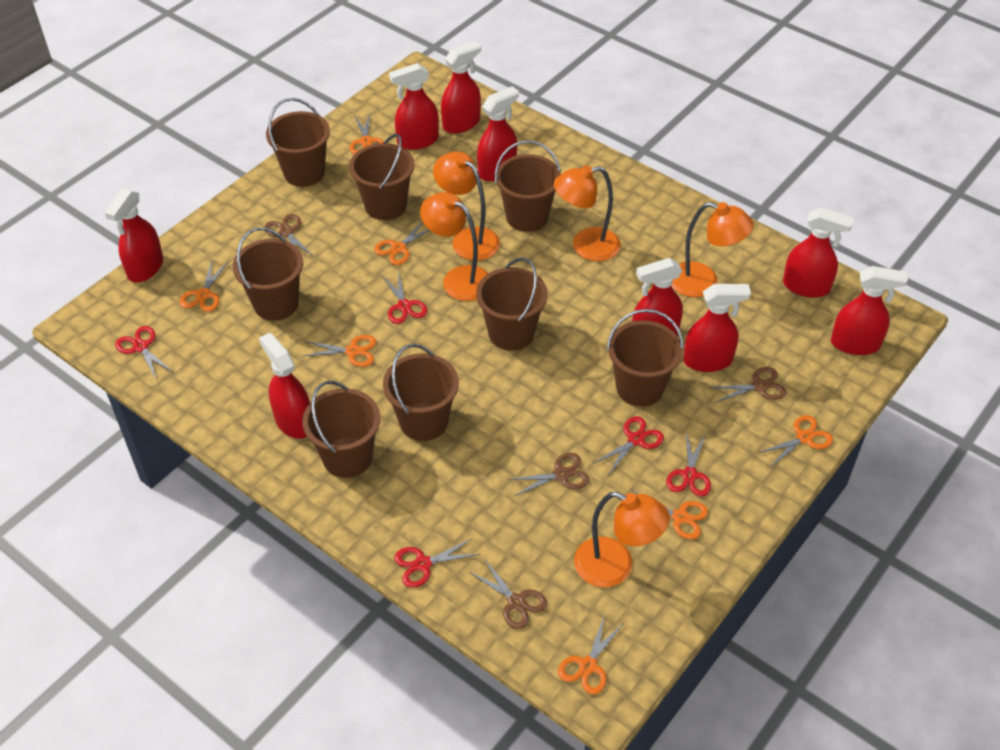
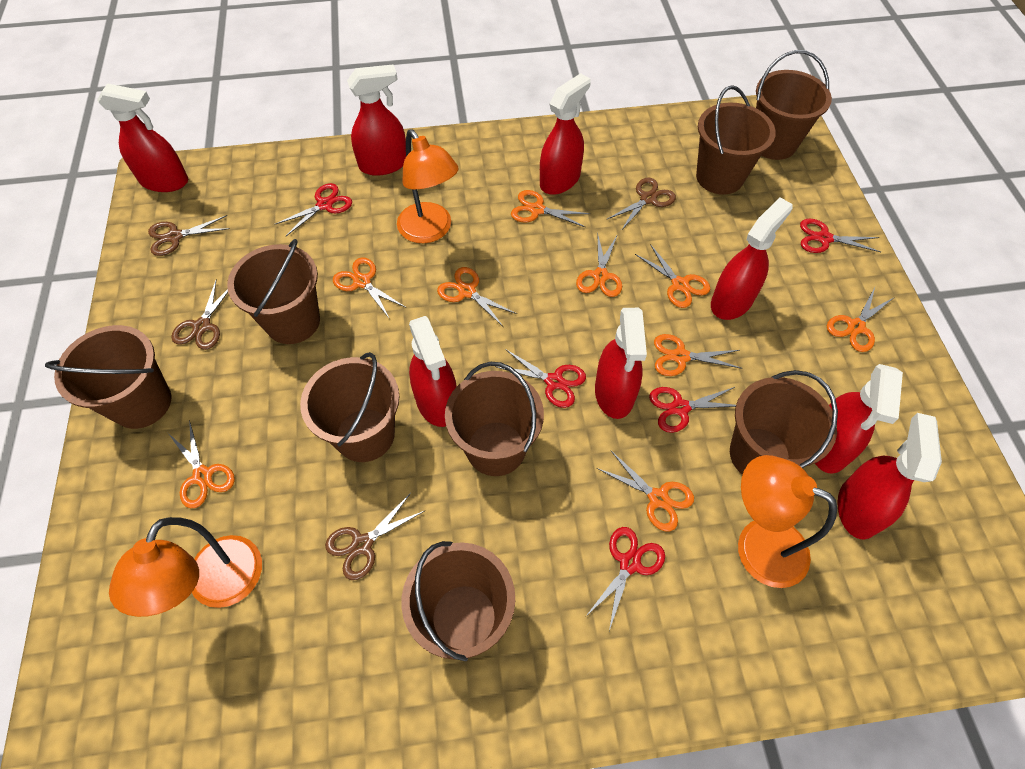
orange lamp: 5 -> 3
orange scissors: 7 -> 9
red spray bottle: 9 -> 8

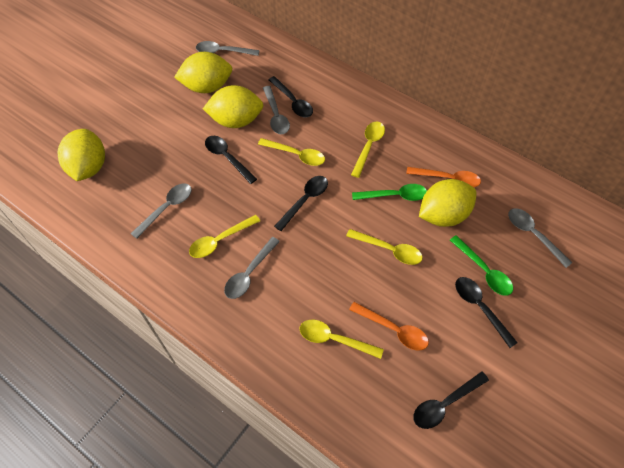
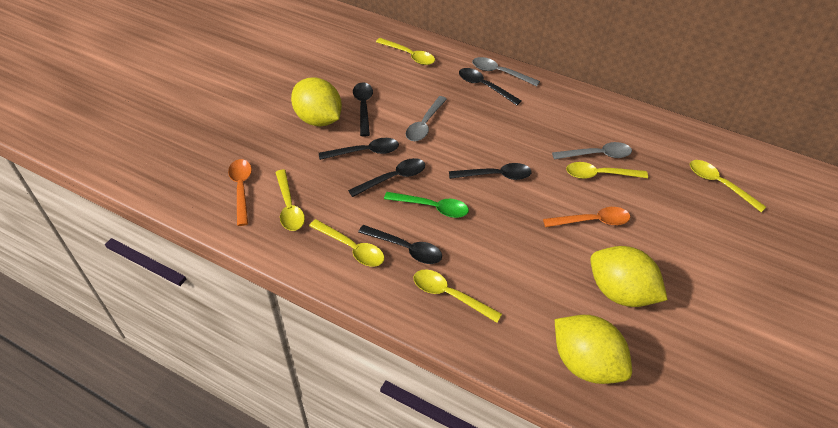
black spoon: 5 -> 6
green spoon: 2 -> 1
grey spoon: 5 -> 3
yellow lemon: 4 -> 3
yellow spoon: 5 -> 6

══════════════════════════════

◆ Task directions ◆
Copy each line of the records precisely and drop any images they hold.

◆ Result ◆
orange lamp: 5 -> 3
orange scissors: 7 -> 9
red spray bottle: 9 -> 8

black spoon: 5 -> 6
green spoon: 2 -> 1
grey spoon: 5 -> 3
yellow lemon: 4 -> 3
yellow spoon: 5 -> 6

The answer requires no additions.